▸ **Stated exercise**
Reproduce word for word the lines below, from the one containing "coordinates (667, 850)." through the one containing "pyautogui.click(x=906, y=796)", with both of those lines included.

▸ **Data listing**
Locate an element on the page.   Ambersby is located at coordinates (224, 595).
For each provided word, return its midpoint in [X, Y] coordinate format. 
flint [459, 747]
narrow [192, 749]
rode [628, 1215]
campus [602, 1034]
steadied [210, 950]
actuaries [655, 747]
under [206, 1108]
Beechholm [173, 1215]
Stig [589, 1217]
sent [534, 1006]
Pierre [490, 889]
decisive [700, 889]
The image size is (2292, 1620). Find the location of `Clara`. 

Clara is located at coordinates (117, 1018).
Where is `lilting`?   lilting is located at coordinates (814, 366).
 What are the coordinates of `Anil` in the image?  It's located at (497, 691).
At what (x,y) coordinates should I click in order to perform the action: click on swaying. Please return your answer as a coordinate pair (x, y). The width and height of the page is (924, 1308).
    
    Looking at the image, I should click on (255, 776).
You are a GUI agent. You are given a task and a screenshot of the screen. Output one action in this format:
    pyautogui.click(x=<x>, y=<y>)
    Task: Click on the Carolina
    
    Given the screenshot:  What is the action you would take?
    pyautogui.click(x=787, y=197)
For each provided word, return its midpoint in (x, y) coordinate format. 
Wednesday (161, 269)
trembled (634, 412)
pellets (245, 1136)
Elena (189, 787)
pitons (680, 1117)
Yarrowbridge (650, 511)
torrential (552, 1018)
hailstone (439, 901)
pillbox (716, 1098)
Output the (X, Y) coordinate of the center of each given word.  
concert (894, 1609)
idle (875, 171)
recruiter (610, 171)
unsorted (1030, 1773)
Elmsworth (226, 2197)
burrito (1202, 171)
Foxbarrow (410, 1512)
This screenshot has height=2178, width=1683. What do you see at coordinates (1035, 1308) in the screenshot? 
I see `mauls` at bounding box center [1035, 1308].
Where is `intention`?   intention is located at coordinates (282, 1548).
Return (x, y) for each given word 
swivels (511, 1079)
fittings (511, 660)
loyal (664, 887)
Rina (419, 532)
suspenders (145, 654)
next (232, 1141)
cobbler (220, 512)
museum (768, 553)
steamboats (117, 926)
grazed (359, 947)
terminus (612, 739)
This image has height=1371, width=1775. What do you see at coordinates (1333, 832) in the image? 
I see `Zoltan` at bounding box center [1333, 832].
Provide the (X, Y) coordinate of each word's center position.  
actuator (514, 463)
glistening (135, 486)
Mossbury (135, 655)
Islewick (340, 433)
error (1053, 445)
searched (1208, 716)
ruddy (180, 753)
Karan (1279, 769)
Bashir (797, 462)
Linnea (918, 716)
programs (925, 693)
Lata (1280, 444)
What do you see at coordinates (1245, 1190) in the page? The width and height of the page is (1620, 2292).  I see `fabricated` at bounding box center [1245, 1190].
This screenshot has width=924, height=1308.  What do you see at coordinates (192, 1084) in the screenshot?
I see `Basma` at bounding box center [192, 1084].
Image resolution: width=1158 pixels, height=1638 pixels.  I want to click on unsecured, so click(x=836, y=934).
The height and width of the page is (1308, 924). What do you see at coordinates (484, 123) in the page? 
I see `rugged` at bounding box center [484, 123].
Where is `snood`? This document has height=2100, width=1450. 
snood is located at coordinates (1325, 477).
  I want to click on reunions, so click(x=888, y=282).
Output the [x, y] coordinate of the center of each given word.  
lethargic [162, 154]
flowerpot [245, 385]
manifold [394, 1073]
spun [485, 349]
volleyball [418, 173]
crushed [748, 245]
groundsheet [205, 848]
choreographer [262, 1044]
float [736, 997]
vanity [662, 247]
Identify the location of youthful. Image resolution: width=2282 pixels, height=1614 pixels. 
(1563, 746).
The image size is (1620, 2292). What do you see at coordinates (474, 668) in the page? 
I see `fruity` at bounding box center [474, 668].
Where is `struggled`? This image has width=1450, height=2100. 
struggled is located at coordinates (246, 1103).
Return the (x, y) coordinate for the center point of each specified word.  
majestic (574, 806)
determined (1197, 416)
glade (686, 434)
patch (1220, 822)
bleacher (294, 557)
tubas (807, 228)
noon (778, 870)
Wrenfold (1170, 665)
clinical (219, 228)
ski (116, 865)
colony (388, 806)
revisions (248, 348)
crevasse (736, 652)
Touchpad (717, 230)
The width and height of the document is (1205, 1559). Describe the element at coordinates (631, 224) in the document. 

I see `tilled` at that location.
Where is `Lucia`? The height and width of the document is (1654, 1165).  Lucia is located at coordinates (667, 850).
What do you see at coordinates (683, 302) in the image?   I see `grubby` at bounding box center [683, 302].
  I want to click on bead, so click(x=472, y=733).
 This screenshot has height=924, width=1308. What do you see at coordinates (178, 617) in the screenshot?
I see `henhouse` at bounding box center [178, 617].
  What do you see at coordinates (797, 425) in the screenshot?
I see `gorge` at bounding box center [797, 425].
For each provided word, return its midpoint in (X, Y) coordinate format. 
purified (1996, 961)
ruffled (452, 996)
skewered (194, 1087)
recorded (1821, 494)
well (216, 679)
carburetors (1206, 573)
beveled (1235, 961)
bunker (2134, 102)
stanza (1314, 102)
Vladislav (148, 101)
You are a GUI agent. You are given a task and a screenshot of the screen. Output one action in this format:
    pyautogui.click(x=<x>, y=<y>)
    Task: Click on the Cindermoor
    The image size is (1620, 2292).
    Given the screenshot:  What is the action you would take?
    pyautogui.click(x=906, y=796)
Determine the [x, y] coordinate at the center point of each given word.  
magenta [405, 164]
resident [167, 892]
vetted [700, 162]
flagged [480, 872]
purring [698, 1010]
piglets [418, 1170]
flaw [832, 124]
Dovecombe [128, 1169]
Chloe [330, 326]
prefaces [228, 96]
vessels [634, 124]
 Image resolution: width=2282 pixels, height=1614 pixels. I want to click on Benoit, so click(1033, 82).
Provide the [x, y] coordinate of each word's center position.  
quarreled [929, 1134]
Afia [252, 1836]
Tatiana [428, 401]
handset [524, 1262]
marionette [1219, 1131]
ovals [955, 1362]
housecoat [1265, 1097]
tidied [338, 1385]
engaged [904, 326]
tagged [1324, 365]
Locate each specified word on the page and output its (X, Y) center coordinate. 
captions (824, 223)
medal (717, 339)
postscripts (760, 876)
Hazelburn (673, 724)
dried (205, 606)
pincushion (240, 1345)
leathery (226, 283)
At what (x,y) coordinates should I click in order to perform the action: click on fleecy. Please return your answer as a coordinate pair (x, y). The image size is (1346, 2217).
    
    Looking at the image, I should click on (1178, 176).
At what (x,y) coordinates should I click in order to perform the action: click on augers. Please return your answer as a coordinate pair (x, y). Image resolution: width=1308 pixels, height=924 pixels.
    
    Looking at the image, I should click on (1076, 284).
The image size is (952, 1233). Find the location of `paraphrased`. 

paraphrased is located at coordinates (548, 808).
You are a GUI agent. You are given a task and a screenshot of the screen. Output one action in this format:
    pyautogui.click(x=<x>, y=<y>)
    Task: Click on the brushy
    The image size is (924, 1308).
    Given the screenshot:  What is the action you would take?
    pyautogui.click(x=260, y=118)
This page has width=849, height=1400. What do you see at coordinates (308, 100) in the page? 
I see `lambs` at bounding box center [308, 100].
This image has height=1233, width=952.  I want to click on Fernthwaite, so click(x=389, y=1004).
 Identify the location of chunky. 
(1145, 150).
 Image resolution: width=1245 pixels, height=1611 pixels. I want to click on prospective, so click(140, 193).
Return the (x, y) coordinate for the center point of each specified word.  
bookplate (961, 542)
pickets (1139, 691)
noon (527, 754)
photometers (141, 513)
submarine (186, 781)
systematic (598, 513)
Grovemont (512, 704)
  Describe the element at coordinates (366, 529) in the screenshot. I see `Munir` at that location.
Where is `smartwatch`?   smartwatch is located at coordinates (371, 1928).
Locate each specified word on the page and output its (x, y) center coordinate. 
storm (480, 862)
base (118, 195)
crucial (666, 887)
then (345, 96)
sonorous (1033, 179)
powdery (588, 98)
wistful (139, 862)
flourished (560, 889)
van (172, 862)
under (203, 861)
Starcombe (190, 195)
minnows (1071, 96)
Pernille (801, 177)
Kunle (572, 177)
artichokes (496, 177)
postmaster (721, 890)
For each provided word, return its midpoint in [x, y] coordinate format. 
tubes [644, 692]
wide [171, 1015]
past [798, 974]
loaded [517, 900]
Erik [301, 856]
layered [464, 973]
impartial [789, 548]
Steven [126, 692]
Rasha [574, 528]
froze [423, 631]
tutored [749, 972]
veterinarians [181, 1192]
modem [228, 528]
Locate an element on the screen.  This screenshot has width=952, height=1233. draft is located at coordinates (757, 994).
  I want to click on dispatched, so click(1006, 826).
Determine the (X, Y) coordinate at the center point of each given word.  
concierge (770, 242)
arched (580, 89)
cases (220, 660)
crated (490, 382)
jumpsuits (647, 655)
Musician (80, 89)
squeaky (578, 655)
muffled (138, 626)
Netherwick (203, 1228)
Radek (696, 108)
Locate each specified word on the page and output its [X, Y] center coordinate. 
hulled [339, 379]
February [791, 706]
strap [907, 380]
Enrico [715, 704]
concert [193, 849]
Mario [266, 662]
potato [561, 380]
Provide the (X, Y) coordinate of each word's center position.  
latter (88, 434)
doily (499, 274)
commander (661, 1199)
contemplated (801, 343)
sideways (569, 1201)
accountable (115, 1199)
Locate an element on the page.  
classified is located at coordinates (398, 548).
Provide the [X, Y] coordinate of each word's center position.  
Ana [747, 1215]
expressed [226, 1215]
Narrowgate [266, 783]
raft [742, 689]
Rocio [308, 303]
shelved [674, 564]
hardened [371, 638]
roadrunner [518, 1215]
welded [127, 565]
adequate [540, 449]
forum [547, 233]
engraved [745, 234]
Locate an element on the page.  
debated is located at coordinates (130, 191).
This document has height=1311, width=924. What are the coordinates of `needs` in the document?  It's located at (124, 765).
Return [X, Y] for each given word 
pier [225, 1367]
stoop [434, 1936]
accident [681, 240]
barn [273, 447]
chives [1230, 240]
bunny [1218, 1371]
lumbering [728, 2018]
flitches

▸ **Answer to this exercise**
Where is `Lucia`? The height and width of the document is (1654, 1165).  Lucia is located at coordinates (667, 850).
What do you see at coordinates (683, 302) in the image?   I see `grubby` at bounding box center [683, 302].
  I want to click on bead, so click(x=472, y=733).
 This screenshot has height=924, width=1308. What do you see at coordinates (178, 617) in the screenshot?
I see `henhouse` at bounding box center [178, 617].
  What do you see at coordinates (797, 425) in the screenshot?
I see `gorge` at bounding box center [797, 425].
For each provided word, return its midpoint in (X, Y) coordinate format. 
purified (1996, 961)
ruffled (452, 996)
skewered (194, 1087)
recorded (1821, 494)
well (216, 679)
carburetors (1206, 573)
beveled (1235, 961)
bunker (2134, 102)
stanza (1314, 102)
Vladislav (148, 101)
You are a GUI agent. You are given a task and a screenshot of the screen. Output one action in this format:
    pyautogui.click(x=<x>, y=<y>)
    Task: Click on the Cindermoor
    The image size is (1620, 2292).
    Given the screenshot:  What is the action you would take?
    pyautogui.click(x=906, y=796)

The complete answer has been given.